MATERIAL SHOWN Start Marker

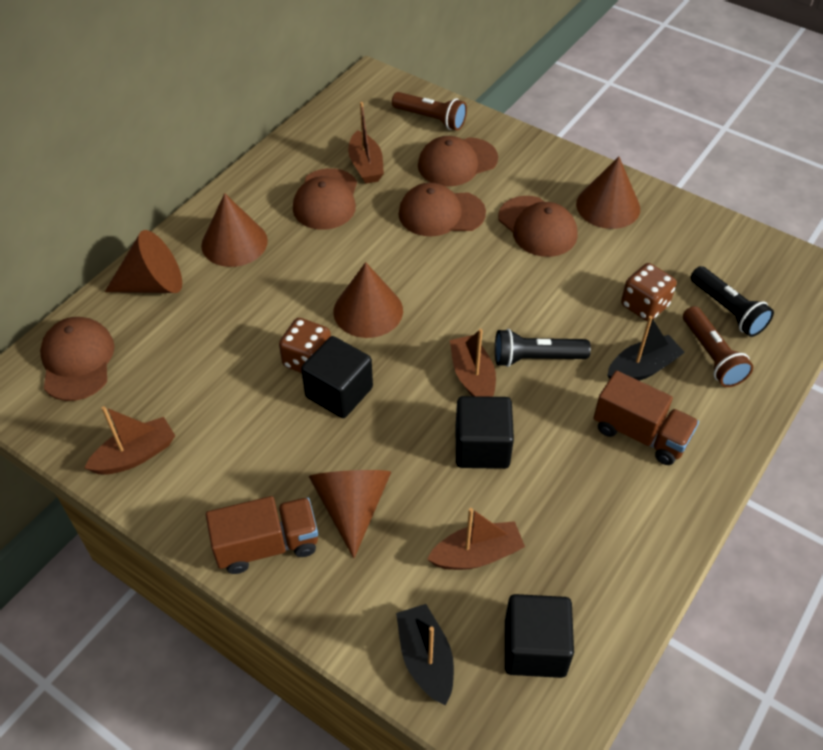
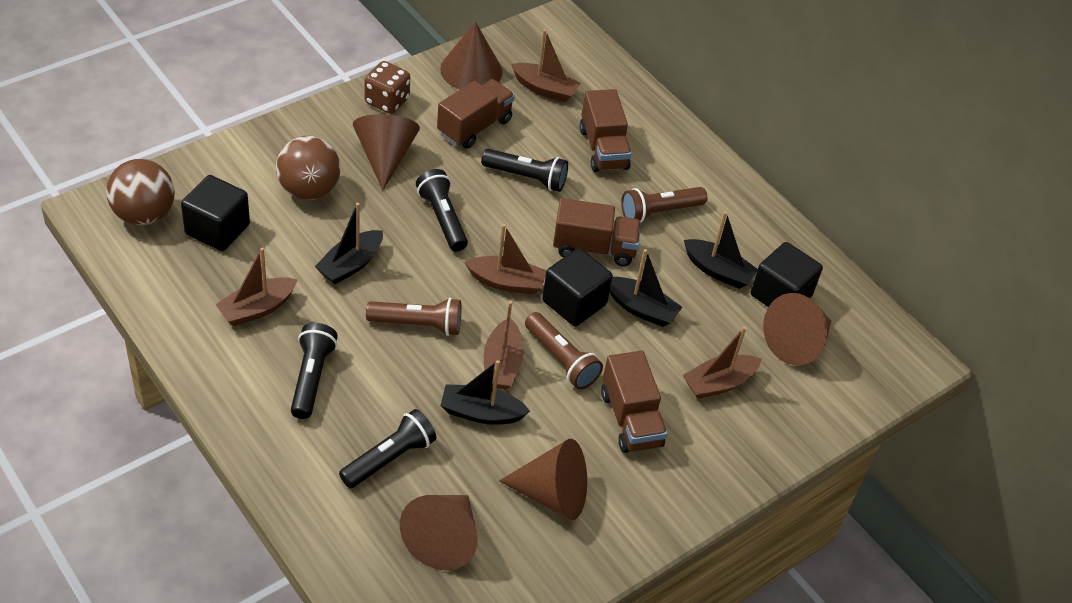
black boat: 2 -> 4
black flashlight: 2 -> 4
brown ball: 0 -> 2
brown boat: 4 -> 5
brown cap: 5 -> 0
brown dice: 2 -> 1
brown flashlight: 2 -> 3
brown truck: 2 -> 4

MATERIAL SHOWN End Marker

__ASSIGNMENT__
Could you set down every entry again exactly as written, leaving out any pictures?

__SOLUTION TO THIS PROBLEM__
black boat: 2 -> 4
black flashlight: 2 -> 4
brown ball: 0 -> 2
brown boat: 4 -> 5
brown cap: 5 -> 0
brown dice: 2 -> 1
brown flashlight: 2 -> 3
brown truck: 2 -> 4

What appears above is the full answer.